THE DATA:
┌──

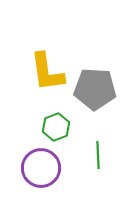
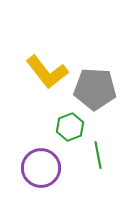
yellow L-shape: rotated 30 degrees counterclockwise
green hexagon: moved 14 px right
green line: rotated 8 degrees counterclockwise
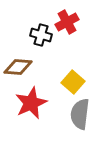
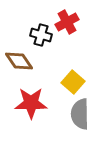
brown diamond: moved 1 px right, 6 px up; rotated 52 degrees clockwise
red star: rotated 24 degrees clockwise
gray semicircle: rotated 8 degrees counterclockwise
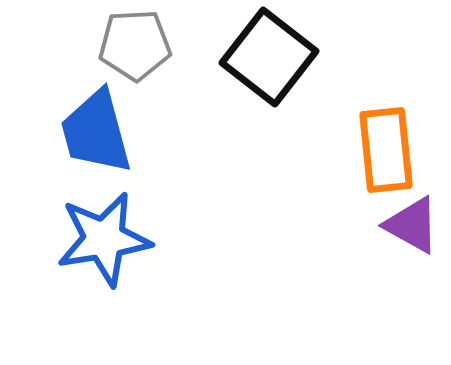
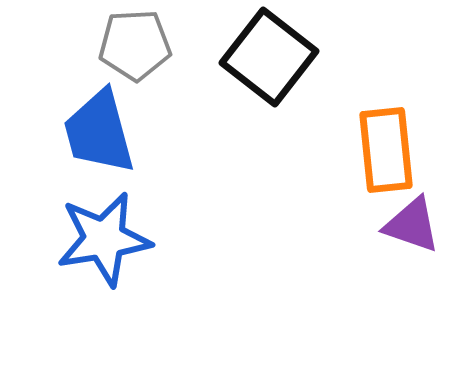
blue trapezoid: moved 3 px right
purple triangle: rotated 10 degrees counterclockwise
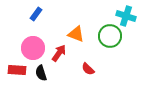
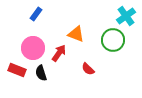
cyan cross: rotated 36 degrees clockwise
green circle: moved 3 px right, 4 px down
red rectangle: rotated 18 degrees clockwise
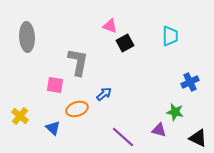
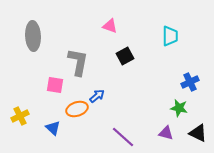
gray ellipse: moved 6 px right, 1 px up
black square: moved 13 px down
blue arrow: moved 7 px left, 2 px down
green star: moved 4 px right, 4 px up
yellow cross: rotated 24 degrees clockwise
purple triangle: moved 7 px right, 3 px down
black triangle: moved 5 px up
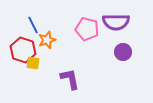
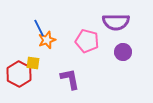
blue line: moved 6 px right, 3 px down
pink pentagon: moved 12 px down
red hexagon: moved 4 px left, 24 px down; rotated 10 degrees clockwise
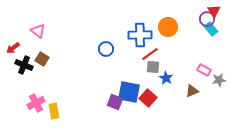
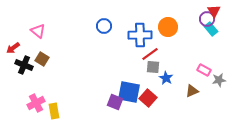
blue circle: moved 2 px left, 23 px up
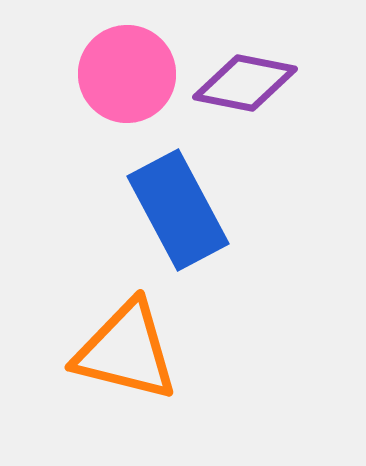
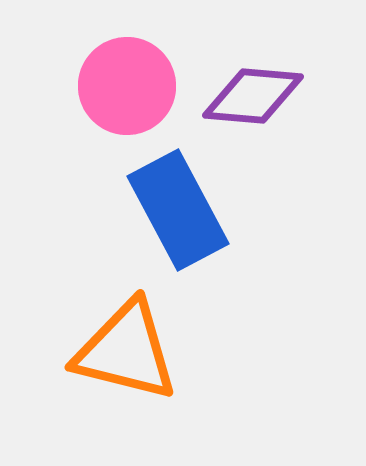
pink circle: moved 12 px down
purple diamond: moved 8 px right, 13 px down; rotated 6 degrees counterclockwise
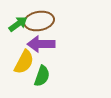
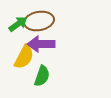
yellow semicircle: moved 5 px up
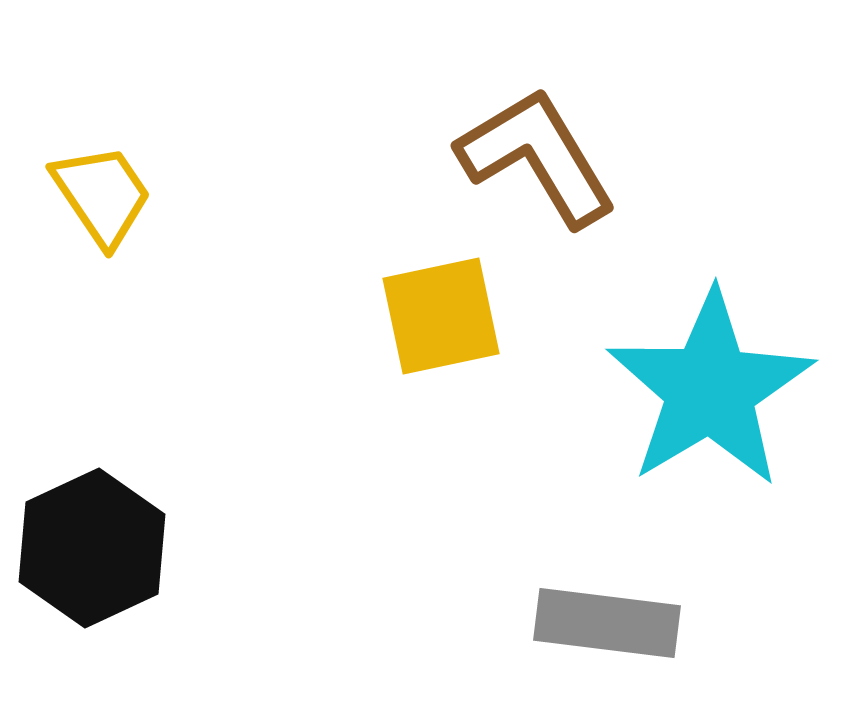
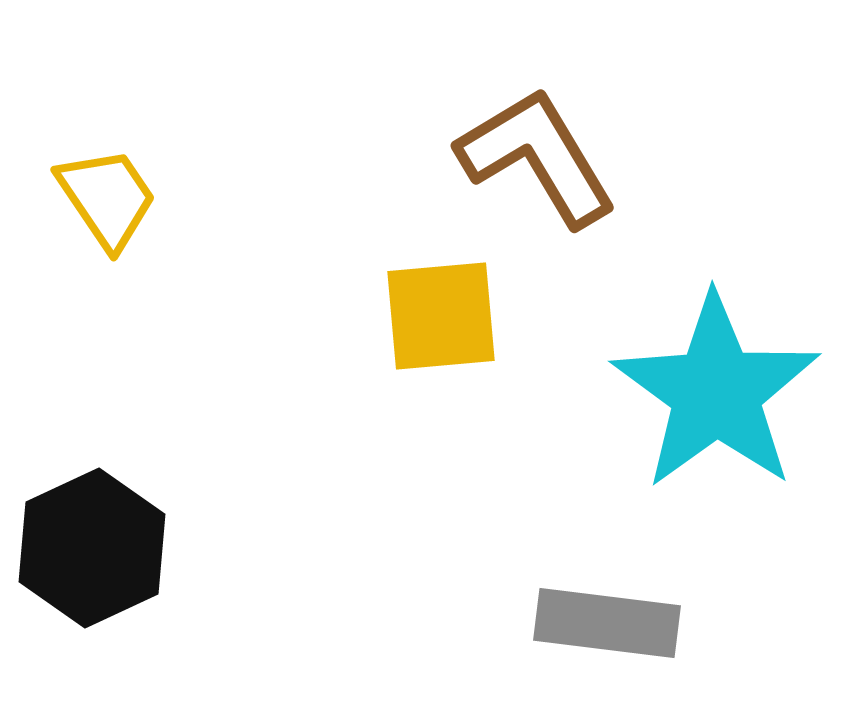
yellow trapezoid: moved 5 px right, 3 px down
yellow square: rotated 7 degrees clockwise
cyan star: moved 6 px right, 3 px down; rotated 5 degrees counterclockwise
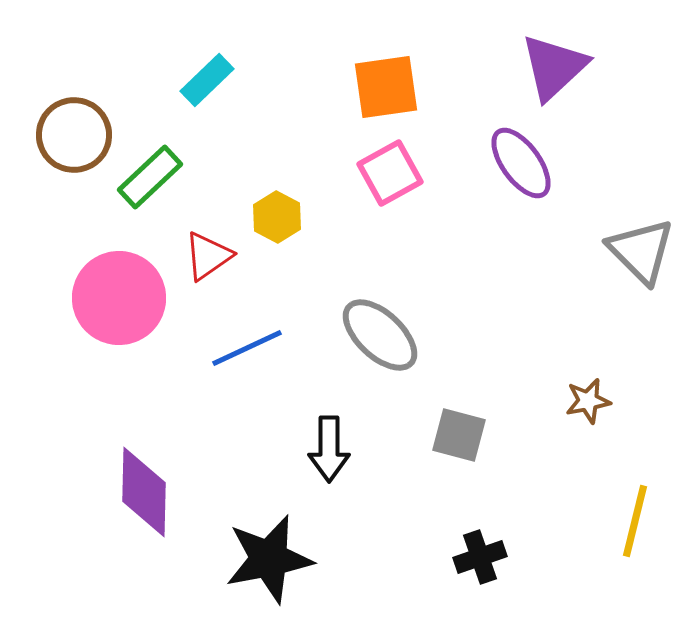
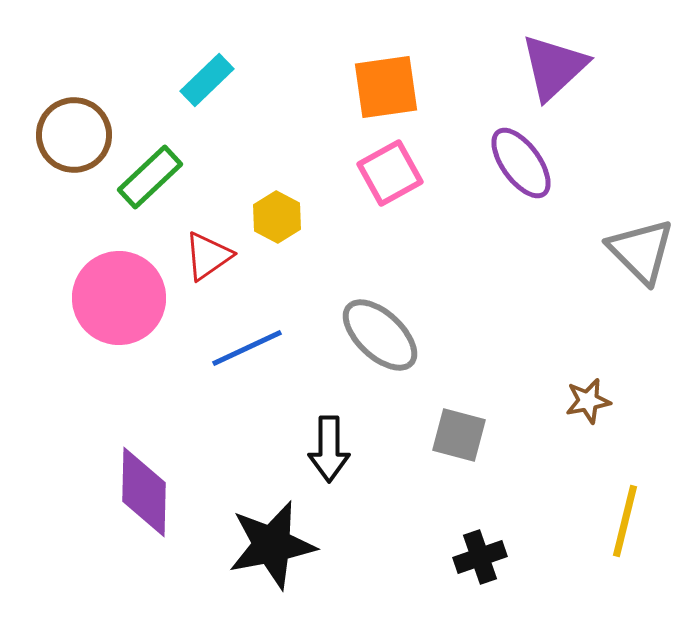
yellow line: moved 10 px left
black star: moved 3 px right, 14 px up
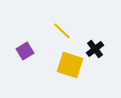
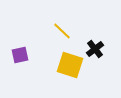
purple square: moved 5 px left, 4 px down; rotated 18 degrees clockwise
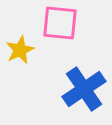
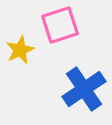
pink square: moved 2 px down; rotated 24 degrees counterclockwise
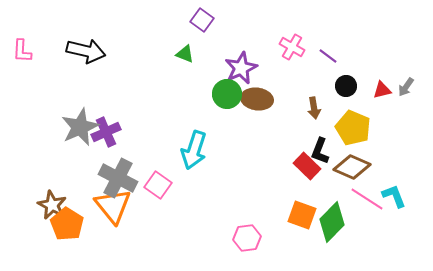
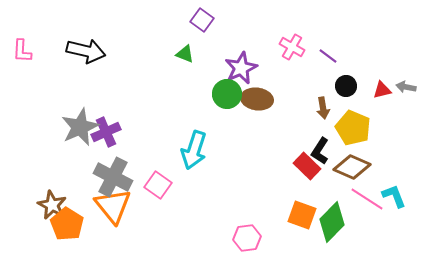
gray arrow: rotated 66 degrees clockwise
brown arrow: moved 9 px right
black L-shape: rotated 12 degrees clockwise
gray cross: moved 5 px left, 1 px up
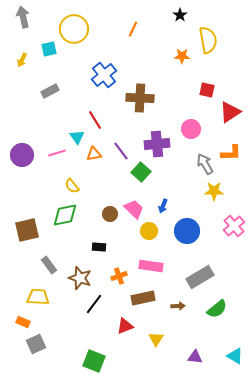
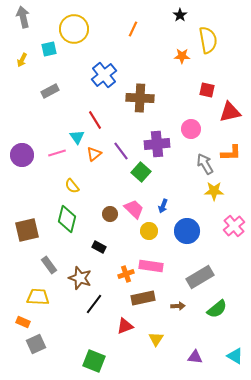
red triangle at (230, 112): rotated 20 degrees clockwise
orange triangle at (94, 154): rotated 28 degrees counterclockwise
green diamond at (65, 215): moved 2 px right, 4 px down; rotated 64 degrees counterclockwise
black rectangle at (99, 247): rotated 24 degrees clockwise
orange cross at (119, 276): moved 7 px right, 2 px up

└──

GIVEN REQUEST: Repeat all the rows above line for line, leaving out the pictures.

REPLY TO THE EXERCISE:
yellow L-shape: rotated 30 degrees counterclockwise
green hexagon: moved 14 px right
green line: rotated 8 degrees counterclockwise
brown diamond: moved 1 px right, 6 px up; rotated 52 degrees clockwise
red star: rotated 24 degrees clockwise
gray semicircle: rotated 8 degrees counterclockwise
blue trapezoid: moved 3 px right
purple triangle: rotated 10 degrees counterclockwise
cyan cross: rotated 36 degrees clockwise
green circle: moved 3 px right, 4 px down
red rectangle: rotated 18 degrees clockwise
gray ellipse: moved 6 px right, 1 px up
black square: moved 13 px down
blue arrow: moved 7 px left, 2 px down
green star: moved 4 px right, 4 px up
yellow cross: rotated 24 degrees clockwise
purple triangle: moved 7 px right, 3 px down
black triangle: moved 5 px up
blue line: moved 6 px right, 3 px down
pink pentagon: moved 12 px down
red hexagon: moved 4 px left, 24 px down; rotated 10 degrees clockwise
blue circle: moved 2 px left, 23 px up
pink circle: moved 12 px down
purple diamond: moved 8 px right, 13 px down; rotated 6 degrees counterclockwise
yellow semicircle: moved 5 px up
yellow trapezoid: moved 5 px right, 3 px down
yellow square: rotated 7 degrees clockwise
cyan star: moved 6 px right, 3 px down; rotated 5 degrees counterclockwise
yellow line: moved 10 px left
black star: moved 3 px right, 14 px up
purple square: moved 5 px left, 4 px down; rotated 18 degrees clockwise
pink square: moved 2 px down; rotated 24 degrees counterclockwise
gray arrow: rotated 66 degrees clockwise
brown arrow: moved 9 px right
black L-shape: rotated 12 degrees clockwise
gray cross: moved 5 px left, 1 px up
red triangle at (230, 112): rotated 20 degrees clockwise
orange triangle at (94, 154): rotated 28 degrees counterclockwise
green diamond at (65, 215): moved 2 px right, 4 px down; rotated 64 degrees counterclockwise
black rectangle at (99, 247): rotated 24 degrees clockwise
orange cross at (119, 276): moved 7 px right, 2 px up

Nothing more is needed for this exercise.